### Stored data
- Opening Delimiter -

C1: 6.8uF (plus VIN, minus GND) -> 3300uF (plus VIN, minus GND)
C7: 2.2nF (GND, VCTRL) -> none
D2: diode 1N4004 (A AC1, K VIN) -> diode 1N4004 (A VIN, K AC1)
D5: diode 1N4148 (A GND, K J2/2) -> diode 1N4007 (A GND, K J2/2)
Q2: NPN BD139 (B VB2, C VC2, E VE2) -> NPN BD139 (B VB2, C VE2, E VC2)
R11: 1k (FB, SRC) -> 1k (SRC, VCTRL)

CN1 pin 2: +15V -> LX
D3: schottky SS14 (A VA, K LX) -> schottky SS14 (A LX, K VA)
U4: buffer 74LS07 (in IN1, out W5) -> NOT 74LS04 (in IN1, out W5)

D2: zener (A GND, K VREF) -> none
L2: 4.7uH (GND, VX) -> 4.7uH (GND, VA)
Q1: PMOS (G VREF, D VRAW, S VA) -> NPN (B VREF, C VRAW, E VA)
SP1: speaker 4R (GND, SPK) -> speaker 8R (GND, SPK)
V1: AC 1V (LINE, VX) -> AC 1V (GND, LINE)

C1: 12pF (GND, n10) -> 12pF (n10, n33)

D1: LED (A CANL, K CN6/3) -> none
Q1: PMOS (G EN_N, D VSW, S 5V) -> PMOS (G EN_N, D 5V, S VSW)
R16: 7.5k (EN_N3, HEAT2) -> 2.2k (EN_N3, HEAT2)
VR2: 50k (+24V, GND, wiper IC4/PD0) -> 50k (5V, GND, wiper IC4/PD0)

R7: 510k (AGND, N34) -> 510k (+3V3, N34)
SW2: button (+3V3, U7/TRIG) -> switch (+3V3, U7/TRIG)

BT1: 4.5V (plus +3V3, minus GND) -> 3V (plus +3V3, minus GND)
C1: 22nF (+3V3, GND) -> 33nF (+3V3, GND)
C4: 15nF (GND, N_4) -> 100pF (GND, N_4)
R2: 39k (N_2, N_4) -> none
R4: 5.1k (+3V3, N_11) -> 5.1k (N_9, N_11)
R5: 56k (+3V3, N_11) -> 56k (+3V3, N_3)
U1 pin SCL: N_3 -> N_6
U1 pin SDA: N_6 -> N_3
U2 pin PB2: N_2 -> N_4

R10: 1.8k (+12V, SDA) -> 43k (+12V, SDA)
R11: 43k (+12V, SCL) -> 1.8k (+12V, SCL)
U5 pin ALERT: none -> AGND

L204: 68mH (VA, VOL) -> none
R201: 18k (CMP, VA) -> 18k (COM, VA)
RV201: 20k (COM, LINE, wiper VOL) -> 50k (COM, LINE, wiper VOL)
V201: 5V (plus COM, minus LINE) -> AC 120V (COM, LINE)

- Closing Delimiter -

### What you need to do
Begin at the top of the records above and quote each line exactly, ending with the line that contains "VR2: 50k (+24V, GND, wiper".

### Solution for this exercise
C1: 6.8uF (plus VIN, minus GND) -> 3300uF (plus VIN, minus GND)
C7: 2.2nF (GND, VCTRL) -> none
D2: diode 1N4004 (A AC1, K VIN) -> diode 1N4004 (A VIN, K AC1)
D5: diode 1N4148 (A GND, K J2/2) -> diode 1N4007 (A GND, K J2/2)
Q2: NPN BD139 (B VB2, C VC2, E VE2) -> NPN BD139 (B VB2, C VE2, E VC2)
R11: 1k (FB, SRC) -> 1k (SRC, VCTRL)

CN1 pin 2: +15V -> LX
D3: schottky SS14 (A VA, K LX) -> schottky SS14 (A LX, K VA)
U4: buffer 74LS07 (in IN1, out W5) -> NOT 74LS04 (in IN1, out W5)

D2: zener (A GND, K VREF) -> none
L2: 4.7uH (GND, VX) -> 4.7uH (GND, VA)
Q1: PMOS (G VREF, D VRAW, S VA) -> NPN (B VREF, C VRAW, E VA)
SP1: speaker 4R (GND, SPK) -> speaker 8R (GND, SPK)
V1: AC 1V (LINE, VX) -> AC 1V (GND, LINE)

C1: 12pF (GND, n10) -> 12pF (n10, n33)

D1: LED (A CANL, K CN6/3) -> none
Q1: PMOS (G EN_N, D VSW, S 5V) -> PMOS (G EN_N, D 5V, S VSW)
R16: 7.5k (EN_N3, HEAT2) -> 2.2k (EN_N3, HEAT2)
VR2: 50k (+24V, GND, wiper IC4/PD0) -> 50k (5V, GND, wiper IC4/PD0)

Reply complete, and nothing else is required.